• _WORK ORDER_:
For the material that follows, return exactly the lines from the one with "(481, 426) = (470, 205): none" through the one with "(824, 230) = (98, 427): blue glasses -> none", both ends included.

• _GIVEN ENTRIES_:

::::::

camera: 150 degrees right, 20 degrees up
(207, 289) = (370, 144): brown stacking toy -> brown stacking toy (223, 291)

::::::

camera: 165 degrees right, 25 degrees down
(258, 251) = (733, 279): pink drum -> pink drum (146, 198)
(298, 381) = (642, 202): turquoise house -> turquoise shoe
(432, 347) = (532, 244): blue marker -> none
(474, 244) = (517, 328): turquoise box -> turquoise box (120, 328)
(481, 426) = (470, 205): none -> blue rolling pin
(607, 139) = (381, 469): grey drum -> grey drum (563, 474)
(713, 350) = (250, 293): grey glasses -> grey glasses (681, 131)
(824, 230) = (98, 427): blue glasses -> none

::::::

• _EXPECTED ANSWER_:
(481, 426) = (470, 205): none -> blue rolling pin
(607, 139) = (381, 469): grey drum -> grey drum (563, 474)
(713, 350) = (250, 293): grey glasses -> grey glasses (681, 131)
(824, 230) = (98, 427): blue glasses -> none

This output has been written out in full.